Content revision data
= = =

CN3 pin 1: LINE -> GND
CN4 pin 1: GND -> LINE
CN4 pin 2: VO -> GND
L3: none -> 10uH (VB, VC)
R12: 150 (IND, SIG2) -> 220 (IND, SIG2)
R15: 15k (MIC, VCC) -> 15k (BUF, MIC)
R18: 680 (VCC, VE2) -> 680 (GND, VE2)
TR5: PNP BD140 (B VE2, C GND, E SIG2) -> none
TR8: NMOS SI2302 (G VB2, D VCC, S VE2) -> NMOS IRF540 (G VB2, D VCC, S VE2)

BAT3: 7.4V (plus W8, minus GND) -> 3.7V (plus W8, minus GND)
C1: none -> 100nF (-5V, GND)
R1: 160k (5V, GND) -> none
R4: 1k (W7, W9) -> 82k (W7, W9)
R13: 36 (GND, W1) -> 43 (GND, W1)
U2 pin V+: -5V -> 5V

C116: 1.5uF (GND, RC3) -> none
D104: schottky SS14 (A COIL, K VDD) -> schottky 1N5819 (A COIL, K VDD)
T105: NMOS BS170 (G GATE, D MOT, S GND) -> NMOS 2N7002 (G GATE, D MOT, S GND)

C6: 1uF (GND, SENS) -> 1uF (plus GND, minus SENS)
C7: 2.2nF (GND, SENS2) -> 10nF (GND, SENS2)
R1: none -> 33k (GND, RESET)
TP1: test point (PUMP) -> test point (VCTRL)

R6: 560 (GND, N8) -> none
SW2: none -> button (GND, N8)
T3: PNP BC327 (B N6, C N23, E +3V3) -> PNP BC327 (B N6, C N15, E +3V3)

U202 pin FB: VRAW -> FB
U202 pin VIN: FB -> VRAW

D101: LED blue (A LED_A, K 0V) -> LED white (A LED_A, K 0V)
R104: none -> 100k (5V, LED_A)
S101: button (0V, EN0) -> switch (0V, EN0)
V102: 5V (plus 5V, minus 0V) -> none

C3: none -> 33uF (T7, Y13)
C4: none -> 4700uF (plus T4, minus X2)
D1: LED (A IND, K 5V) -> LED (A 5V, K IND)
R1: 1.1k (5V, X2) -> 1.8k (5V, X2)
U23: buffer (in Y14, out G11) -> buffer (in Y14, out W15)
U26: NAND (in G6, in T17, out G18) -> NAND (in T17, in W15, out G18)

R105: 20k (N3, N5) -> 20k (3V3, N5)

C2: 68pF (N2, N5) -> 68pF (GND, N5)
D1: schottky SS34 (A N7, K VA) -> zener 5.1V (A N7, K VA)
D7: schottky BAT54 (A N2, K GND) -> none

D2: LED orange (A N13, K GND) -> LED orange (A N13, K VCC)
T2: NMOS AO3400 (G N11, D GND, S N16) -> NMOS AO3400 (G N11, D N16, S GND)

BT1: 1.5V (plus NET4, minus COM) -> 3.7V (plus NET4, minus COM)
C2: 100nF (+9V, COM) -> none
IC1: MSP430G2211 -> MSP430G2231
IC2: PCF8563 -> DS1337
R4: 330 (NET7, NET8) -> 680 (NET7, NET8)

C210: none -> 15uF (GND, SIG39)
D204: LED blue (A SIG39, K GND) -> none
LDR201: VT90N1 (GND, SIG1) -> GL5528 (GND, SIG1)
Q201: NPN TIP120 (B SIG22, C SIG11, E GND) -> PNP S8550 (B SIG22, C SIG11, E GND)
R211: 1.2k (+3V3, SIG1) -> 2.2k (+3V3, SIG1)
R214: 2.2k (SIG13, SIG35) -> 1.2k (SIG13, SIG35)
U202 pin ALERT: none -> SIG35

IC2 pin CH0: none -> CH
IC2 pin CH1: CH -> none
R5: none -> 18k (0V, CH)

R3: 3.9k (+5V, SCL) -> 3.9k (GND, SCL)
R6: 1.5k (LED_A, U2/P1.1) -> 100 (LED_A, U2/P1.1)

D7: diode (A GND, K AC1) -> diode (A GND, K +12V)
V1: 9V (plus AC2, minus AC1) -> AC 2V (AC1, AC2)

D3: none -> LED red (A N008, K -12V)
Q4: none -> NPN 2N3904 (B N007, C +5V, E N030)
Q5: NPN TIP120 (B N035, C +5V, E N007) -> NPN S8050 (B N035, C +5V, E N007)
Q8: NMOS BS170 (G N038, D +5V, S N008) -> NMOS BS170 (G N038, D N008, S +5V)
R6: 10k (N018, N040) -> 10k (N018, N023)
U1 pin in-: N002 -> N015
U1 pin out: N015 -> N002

= = =

--- What you will do ---
The required response is a complete, exact copy of the records.

--- Answer section ---
CN3 pin 1: LINE -> GND
CN4 pin 1: GND -> LINE
CN4 pin 2: VO -> GND
L3: none -> 10uH (VB, VC)
R12: 150 (IND, SIG2) -> 220 (IND, SIG2)
R15: 15k (MIC, VCC) -> 15k (BUF, MIC)
R18: 680 (VCC, VE2) -> 680 (GND, VE2)
TR5: PNP BD140 (B VE2, C GND, E SIG2) -> none
TR8: NMOS SI2302 (G VB2, D VCC, S VE2) -> NMOS IRF540 (G VB2, D VCC, S VE2)

BAT3: 7.4V (plus W8, minus GND) -> 3.7V (plus W8, minus GND)
C1: none -> 100nF (-5V, GND)
R1: 160k (5V, GND) -> none
R4: 1k (W7, W9) -> 82k (W7, W9)
R13: 36 (GND, W1) -> 43 (GND, W1)
U2 pin V+: -5V -> 5V

C116: 1.5uF (GND, RC3) -> none
D104: schottky SS14 (A COIL, K VDD) -> schottky 1N5819 (A COIL, K VDD)
T105: NMOS BS170 (G GATE, D MOT, S GND) -> NMOS 2N7002 (G GATE, D MOT, S GND)

C6: 1uF (GND, SENS) -> 1uF (plus GND, minus SENS)
C7: 2.2nF (GND, SENS2) -> 10nF (GND, SENS2)
R1: none -> 33k (GND, RESET)
TP1: test point (PUMP) -> test point (VCTRL)

R6: 560 (GND, N8) -> none
SW2: none -> button (GND, N8)
T3: PNP BC327 (B N6, C N23, E +3V3) -> PNP BC327 (B N6, C N15, E +3V3)

U202 pin FB: VRAW -> FB
U202 pin VIN: FB -> VRAW

D101: LED blue (A LED_A, K 0V) -> LED white (A LED_A, K 0V)
R104: none -> 100k (5V, LED_A)
S101: button (0V, EN0) -> switch (0V, EN0)
V102: 5V (plus 5V, minus 0V) -> none

C3: none -> 33uF (T7, Y13)
C4: none -> 4700uF (plus T4, minus X2)
D1: LED (A IND, K 5V) -> LED (A 5V, K IND)
R1: 1.1k (5V, X2) -> 1.8k (5V, X2)
U23: buffer (in Y14, out G11) -> buffer (in Y14, out W15)
U26: NAND (in G6, in T17, out G18) -> NAND (in T17, in W15, out G18)

R105: 20k (N3, N5) -> 20k (3V3, N5)

C2: 68pF (N2, N5) -> 68pF (GND, N5)
D1: schottky SS34 (A N7, K VA) -> zener 5.1V (A N7, K VA)
D7: schottky BAT54 (A N2, K GND) -> none

D2: LED orange (A N13, K GND) -> LED orange (A N13, K VCC)
T2: NMOS AO3400 (G N11, D GND, S N16) -> NMOS AO3400 (G N11, D N16, S GND)

BT1: 1.5V (plus NET4, minus COM) -> 3.7V (plus NET4, minus COM)
C2: 100nF (+9V, COM) -> none
IC1: MSP430G2211 -> MSP430G2231
IC2: PCF8563 -> DS1337
R4: 330 (NET7, NET8) -> 680 (NET7, NET8)

C210: none -> 15uF (GND, SIG39)
D204: LED blue (A SIG39, K GND) -> none
LDR201: VT90N1 (GND, SIG1) -> GL5528 (GND, SIG1)
Q201: NPN TIP120 (B SIG22, C SIG11, E GND) -> PNP S8550 (B SIG22, C SIG11, E GND)
R211: 1.2k (+3V3, SIG1) -> 2.2k (+3V3, SIG1)
R214: 2.2k (SIG13, SIG35) -> 1.2k (SIG13, SIG35)
U202 pin ALERT: none -> SIG35

IC2 pin CH0: none -> CH
IC2 pin CH1: CH -> none
R5: none -> 18k (0V, CH)

R3: 3.9k (+5V, SCL) -> 3.9k (GND, SCL)
R6: 1.5k (LED_A, U2/P1.1) -> 100 (LED_A, U2/P1.1)

D7: diode (A GND, K AC1) -> diode (A GND, K +12V)
V1: 9V (plus AC2, minus AC1) -> AC 2V (AC1, AC2)

D3: none -> LED red (A N008, K -12V)
Q4: none -> NPN 2N3904 (B N007, C +5V, E N030)
Q5: NPN TIP120 (B N035, C +5V, E N007) -> NPN S8050 (B N035, C +5V, E N007)
Q8: NMOS BS170 (G N038, D +5V, S N008) -> NMOS BS170 (G N038, D N008, S +5V)
R6: 10k (N018, N040) -> 10k (N018, N023)
U1 pin in-: N002 -> N015
U1 pin out: N015 -> N002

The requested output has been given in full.